◆ ACTIVITY
Repeat every record exactly, but omit the images.

◆ SUPPLIED INFORMATION
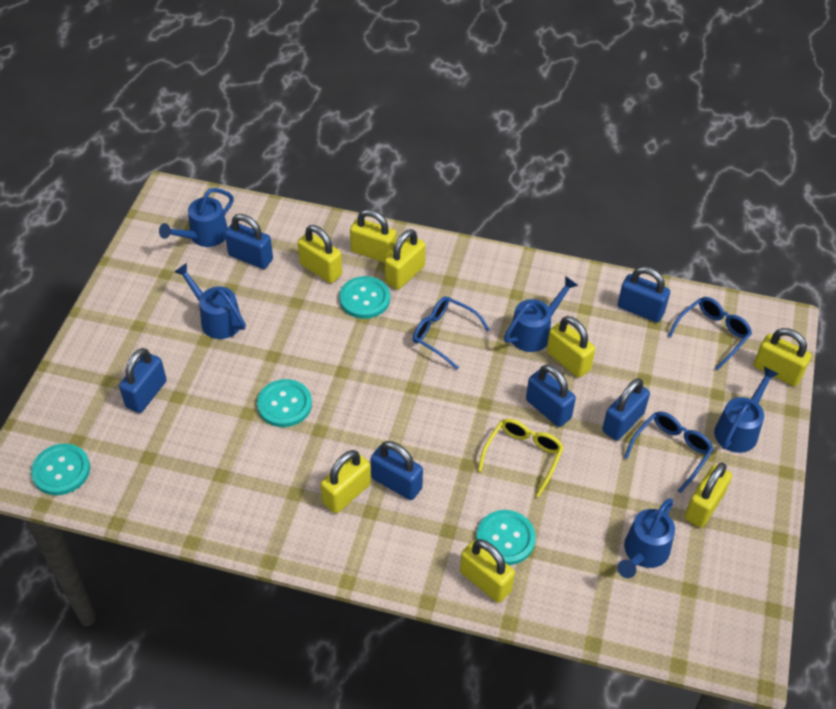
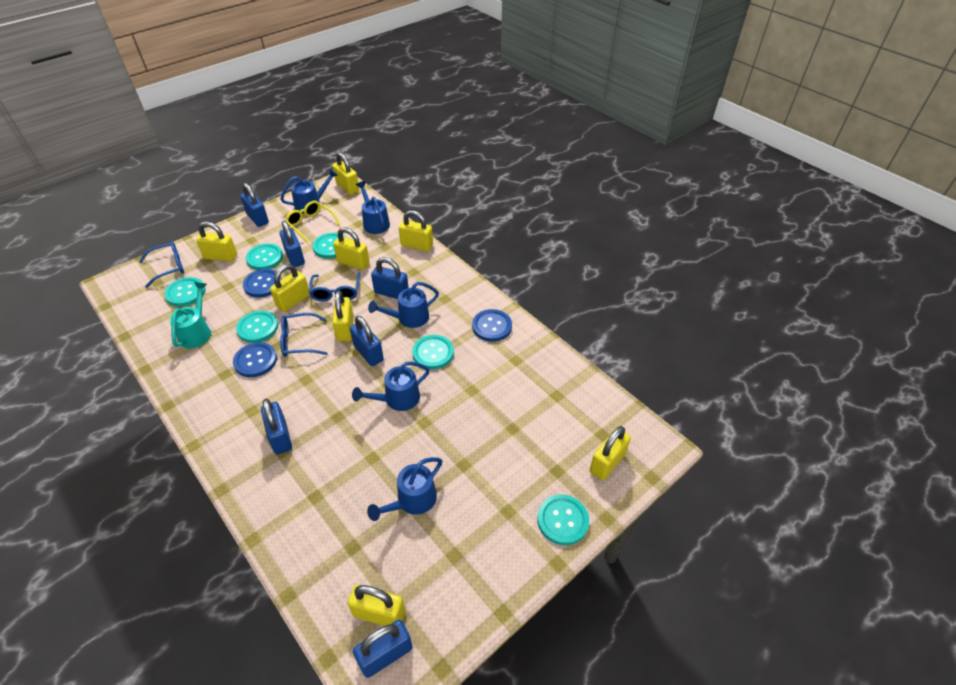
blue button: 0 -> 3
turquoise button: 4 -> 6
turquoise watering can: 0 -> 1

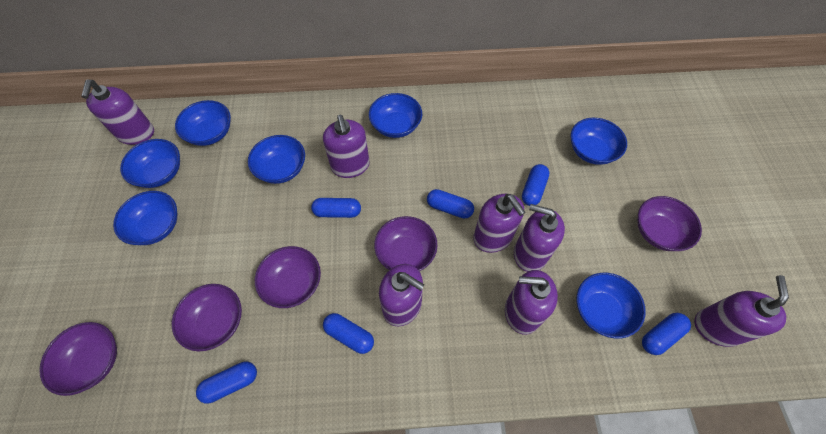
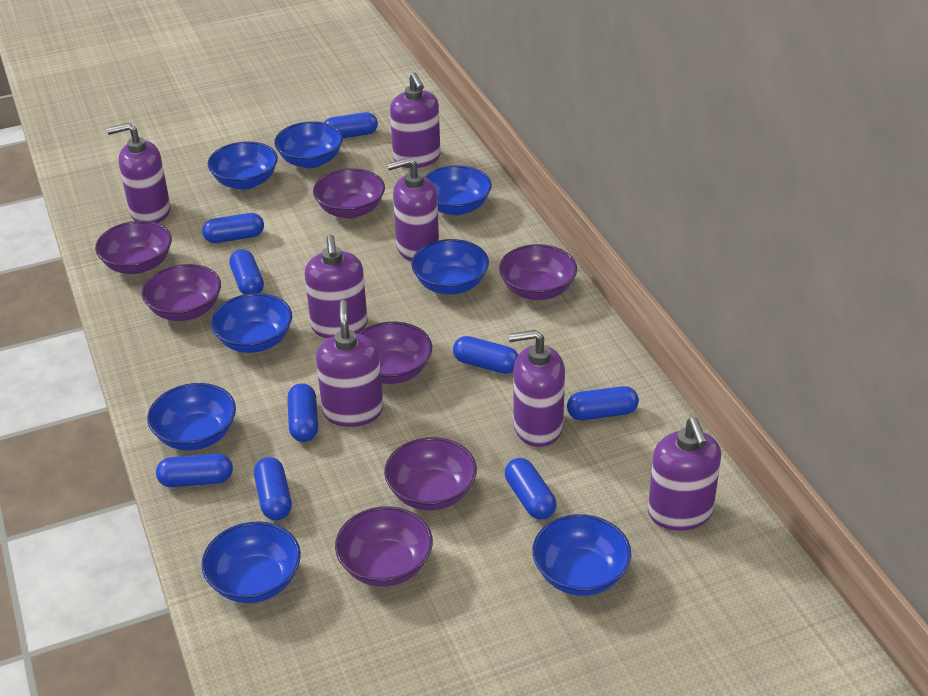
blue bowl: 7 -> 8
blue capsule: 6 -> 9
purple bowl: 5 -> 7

◆ WRITTEN ANSWER
blue button: 0 -> 3
turquoise button: 4 -> 6
turquoise watering can: 0 -> 1

blue bowl: 7 -> 8
blue capsule: 6 -> 9
purple bowl: 5 -> 7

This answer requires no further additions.